Image crops with footprint polygons:
***

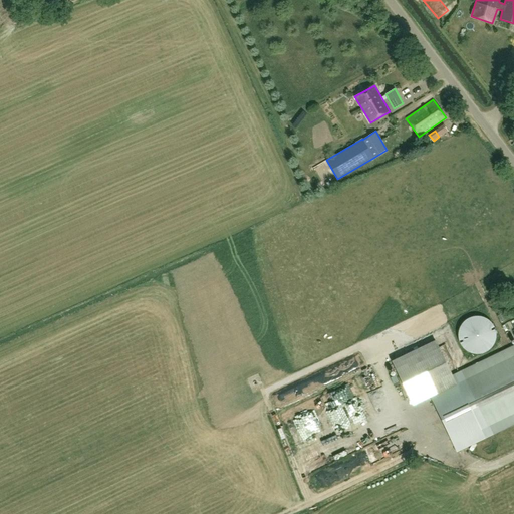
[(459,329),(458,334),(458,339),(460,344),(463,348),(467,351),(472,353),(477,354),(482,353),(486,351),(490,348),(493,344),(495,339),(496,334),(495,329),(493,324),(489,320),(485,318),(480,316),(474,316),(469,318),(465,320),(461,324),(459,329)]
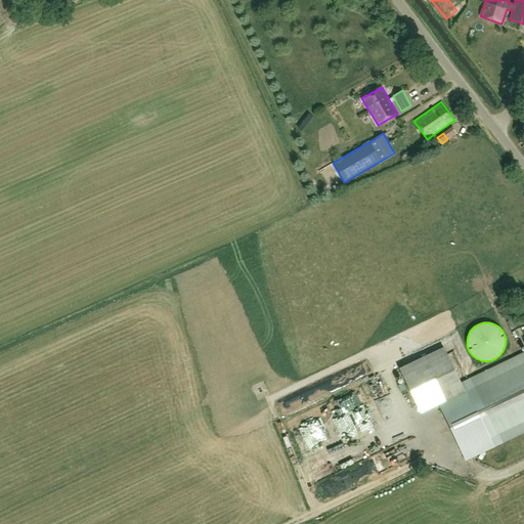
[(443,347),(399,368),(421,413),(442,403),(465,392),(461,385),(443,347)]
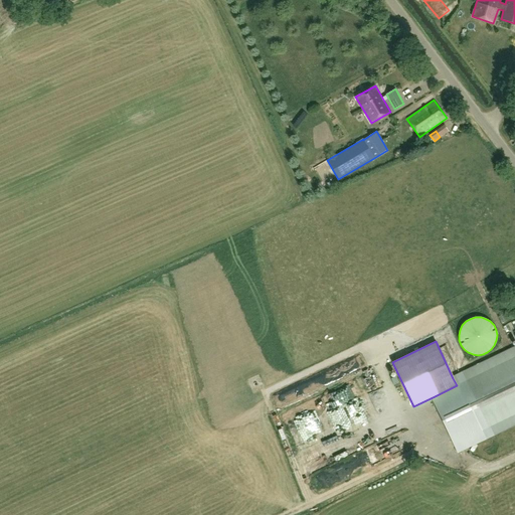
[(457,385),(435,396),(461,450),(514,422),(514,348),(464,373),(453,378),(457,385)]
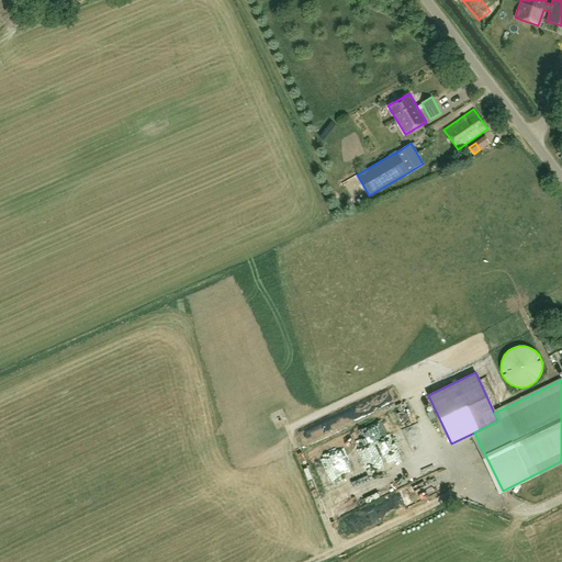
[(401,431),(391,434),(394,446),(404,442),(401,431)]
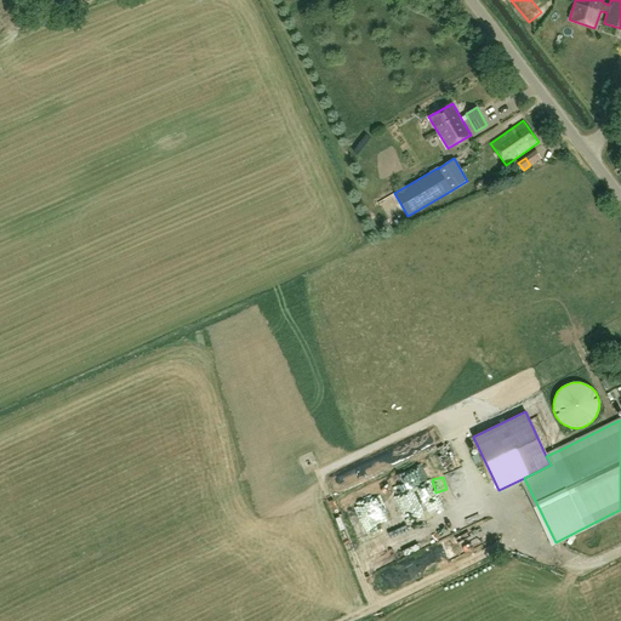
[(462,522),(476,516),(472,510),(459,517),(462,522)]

***

**ASSIGNMENT**
Starting at the line that holds "[(401,431),(391,434),(394,446),(404,442),(401,431)]", print each line through the last one of the entries above, exactly and with both ends included; no pictures.

**RESULT**
[(401,431),(391,434),(394,446),(404,442),(401,431)]
[(462,522),(476,516),(472,510),(459,517),(462,522)]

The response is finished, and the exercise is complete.